WHAT THE TASK REQUIRES:
Transcribe every line of the records below verbatim, but leave out the picture lines.

MATERIAL PROVIDED:
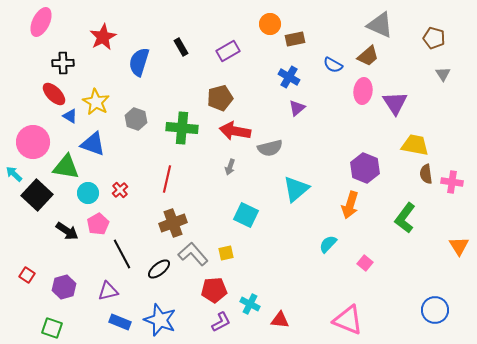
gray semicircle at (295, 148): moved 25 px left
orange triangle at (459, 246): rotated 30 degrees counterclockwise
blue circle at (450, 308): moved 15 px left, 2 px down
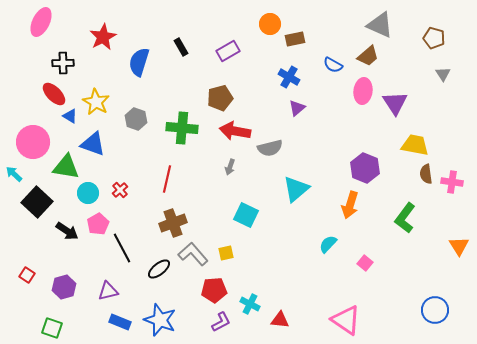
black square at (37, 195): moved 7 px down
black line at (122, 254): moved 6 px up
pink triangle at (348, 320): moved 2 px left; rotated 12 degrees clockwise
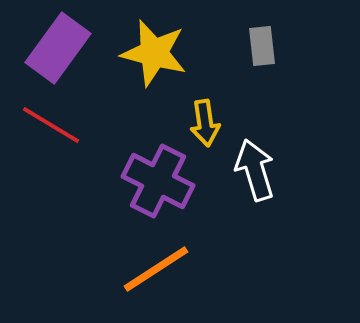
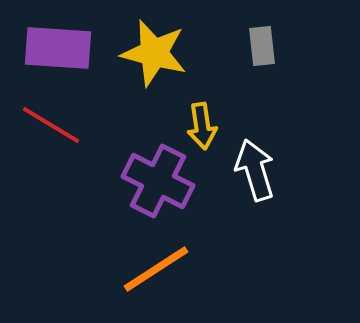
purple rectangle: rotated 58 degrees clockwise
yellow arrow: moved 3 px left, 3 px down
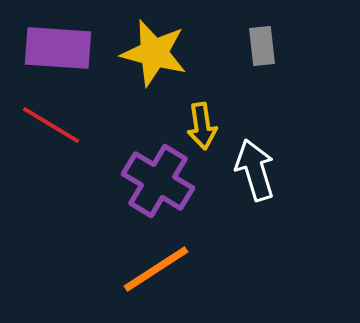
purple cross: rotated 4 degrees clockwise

SOLUTION FOR THIS PROBLEM:
gray semicircle at (295, 148): moved 25 px left
orange triangle at (459, 246): rotated 30 degrees counterclockwise
blue circle at (450, 308): moved 15 px left, 2 px down
black square at (37, 195): moved 7 px down
black line at (122, 254): moved 6 px up
pink triangle at (348, 320): moved 2 px left; rotated 12 degrees clockwise
purple rectangle: rotated 58 degrees clockwise
yellow arrow: moved 3 px left, 3 px down
purple cross: rotated 4 degrees clockwise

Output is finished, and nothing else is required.